WHAT IS BEING ASKED ▸ Return the data below exactly as given, except for the images.

═════ ENTRIES PROVIDED

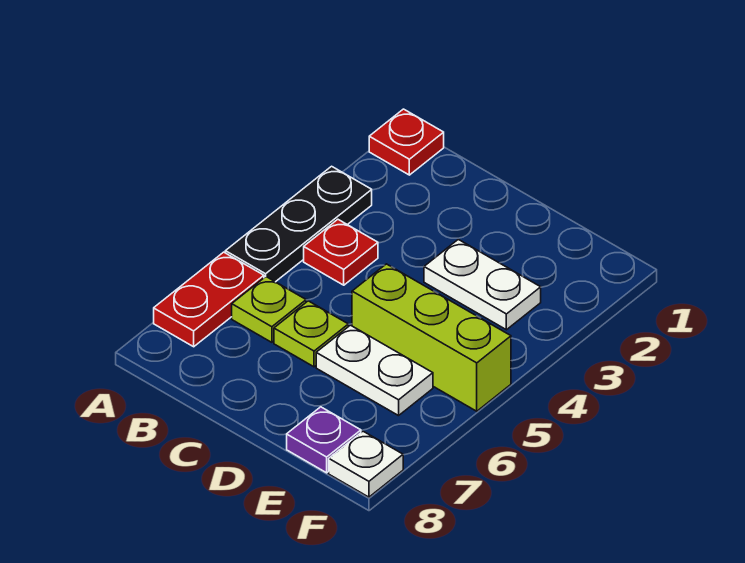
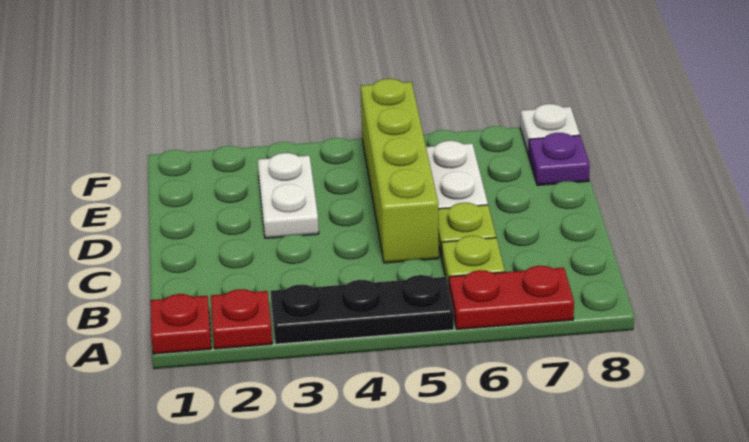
red plate B4 level 1 -> red plate A2 level 1
lime brick D5:F5 level 1 -> lime brick C5:F5 level 1

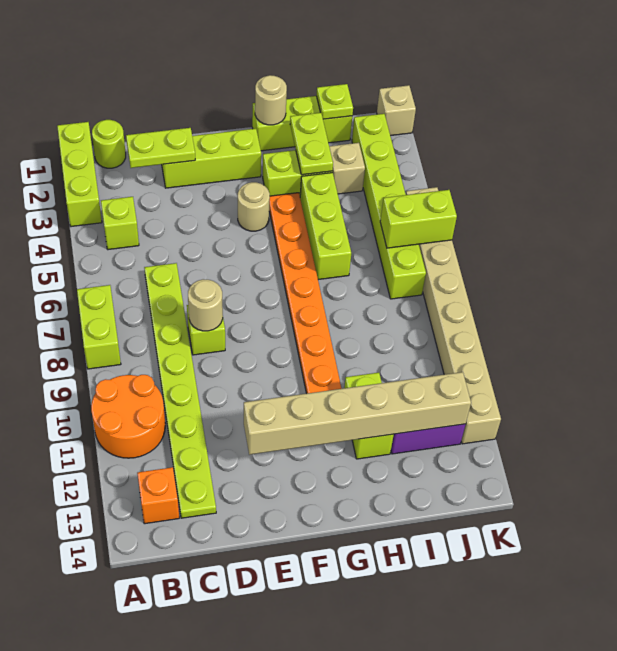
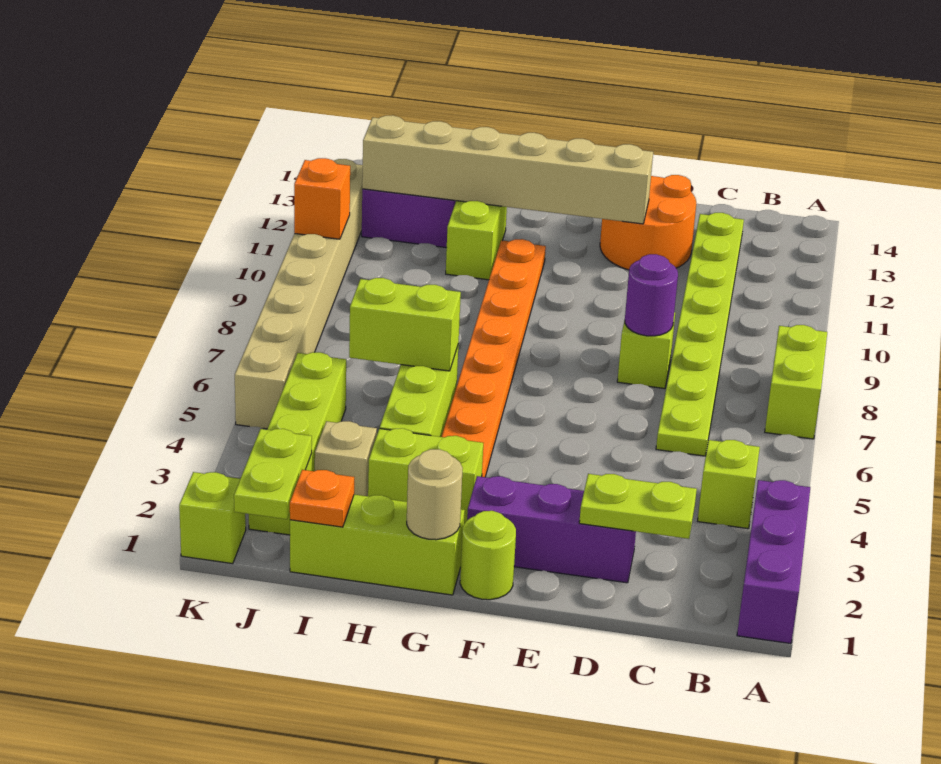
lime brick A1:A3 level 1 -> purple brick A1:A3 level 1
orange round brick A10:B11 level 1 -> orange round brick D12:E13 level 1
lime round brick B1 level 1 -> lime round brick F1 level 1
orange brick B13 level 1 -> orange brick K10 level 2
lime brick D2:F2 level 1 -> purple brick D2:F2 level 1
tan round brick D8 level 2 -> purple round brick D8 level 2
tan round brick F4 level 1 -> none
lime plate H2:H3 level 2 -> lime plate J1:J2 level 2
lime plate I1 level 2 -> orange plate I1 level 2
lime brick J2:J7 level 1 -> lime brick J2:J5 level 1
lime brick J6:K6 level 2 -> lime brick H6:I6 level 2
tan brick K1 level 1 -> lime brick K1 level 1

══════════

SOLVED PROBLEM ▸
red plate B4 level 1 -> red plate A2 level 1
lime brick D5:F5 level 1 -> lime brick C5:F5 level 1

lime brick A1:A3 level 1 -> purple brick A1:A3 level 1
orange round brick A10:B11 level 1 -> orange round brick D12:E13 level 1
lime round brick B1 level 1 -> lime round brick F1 level 1
orange brick B13 level 1 -> orange brick K10 level 2
lime brick D2:F2 level 1 -> purple brick D2:F2 level 1
tan round brick D8 level 2 -> purple round brick D8 level 2
tan round brick F4 level 1 -> none
lime plate H2:H3 level 2 -> lime plate J1:J2 level 2
lime plate I1 level 2 -> orange plate I1 level 2
lime brick J2:J7 level 1 -> lime brick J2:J5 level 1
lime brick J6:K6 level 2 -> lime brick H6:I6 level 2
tan brick K1 level 1 -> lime brick K1 level 1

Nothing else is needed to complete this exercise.